▶ **WHAT TO WORK ON**
Set down every line of the data exactly, skipping the pictures.

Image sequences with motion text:
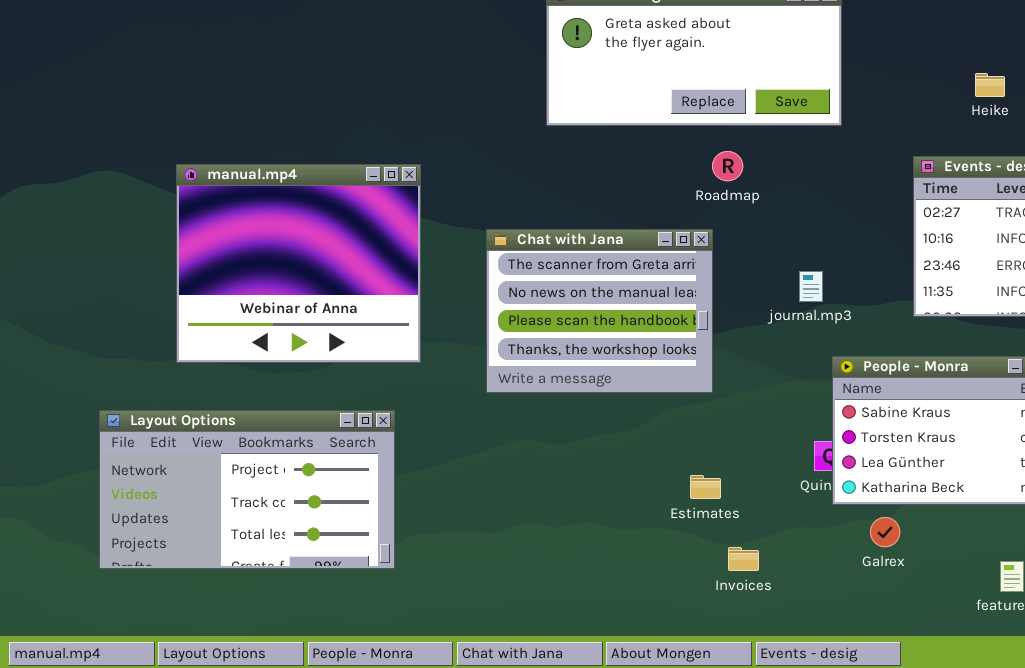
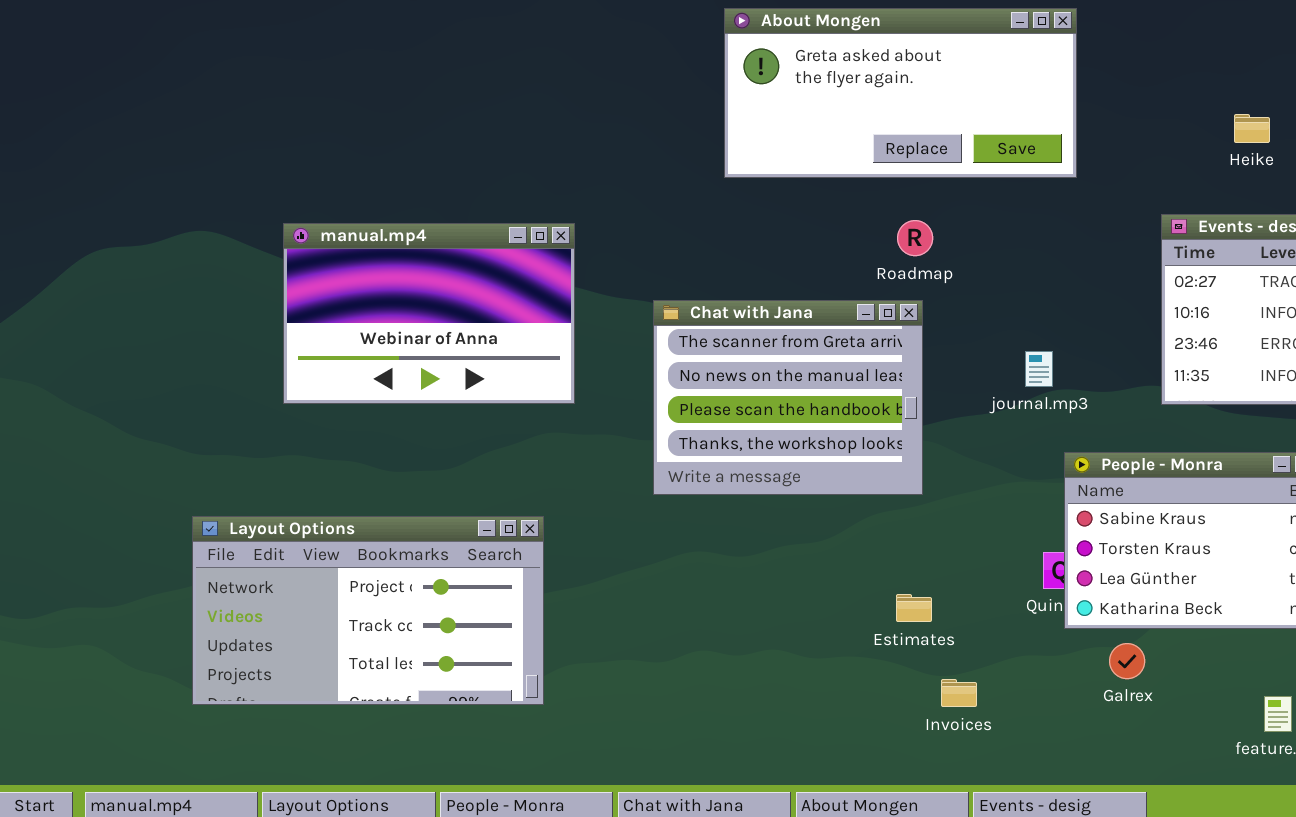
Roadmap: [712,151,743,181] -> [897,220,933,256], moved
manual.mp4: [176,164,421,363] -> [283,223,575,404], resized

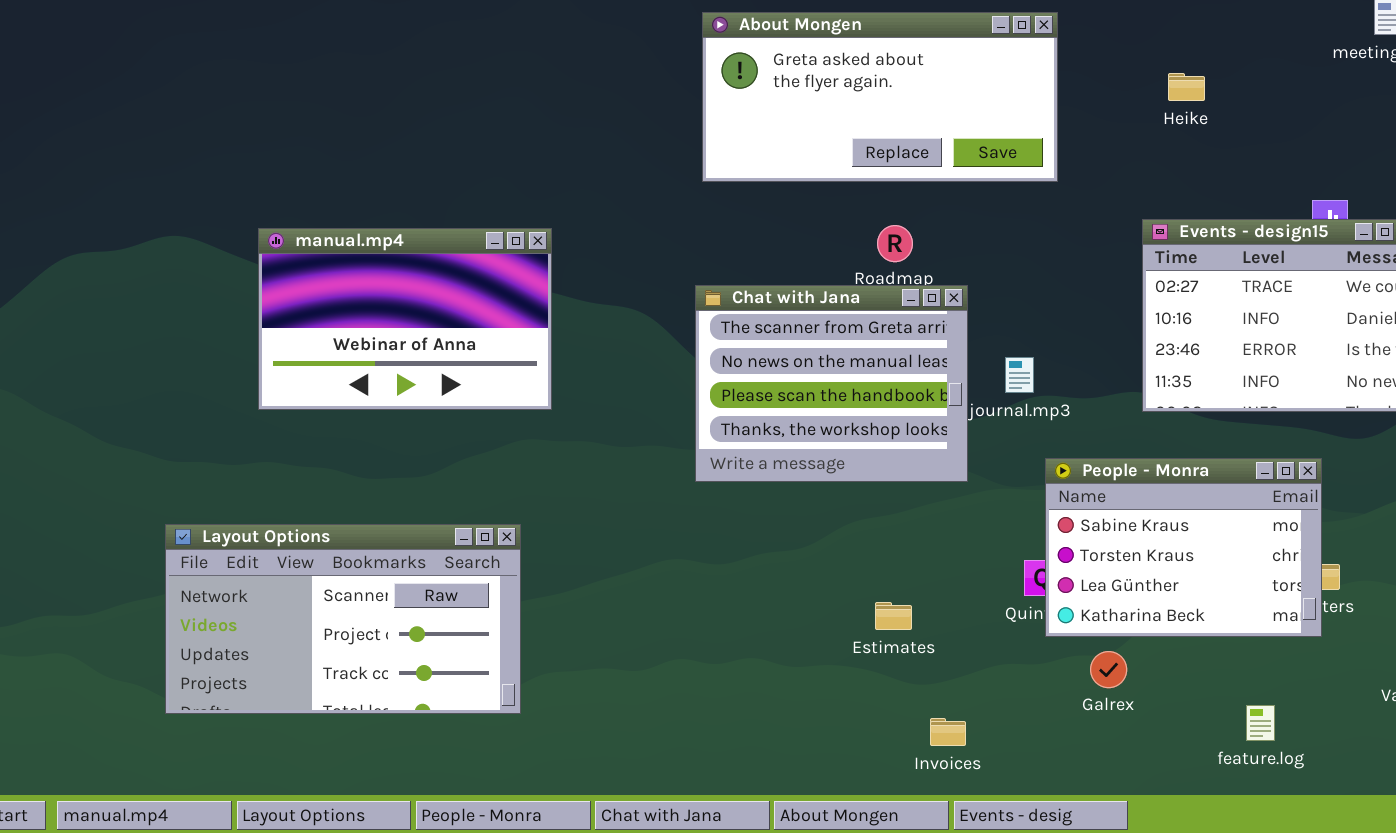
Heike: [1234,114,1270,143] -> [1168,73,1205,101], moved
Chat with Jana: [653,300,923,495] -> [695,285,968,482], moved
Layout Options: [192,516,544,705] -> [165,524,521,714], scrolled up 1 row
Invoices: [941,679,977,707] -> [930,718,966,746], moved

▶ **EXERCISE ANSWER**
Roadmap: [712,151,743,181] -> [897,220,933,256], moved
manual.mp4: [176,164,421,363] -> [283,223,575,404], resized

Heike: [1234,114,1270,143] -> [1168,73,1205,101], moved
Chat with Jana: [653,300,923,495] -> [695,285,968,482], moved
Layout Options: [192,516,544,705] -> [165,524,521,714], scrolled up 1 row
Invoices: [941,679,977,707] -> [930,718,966,746], moved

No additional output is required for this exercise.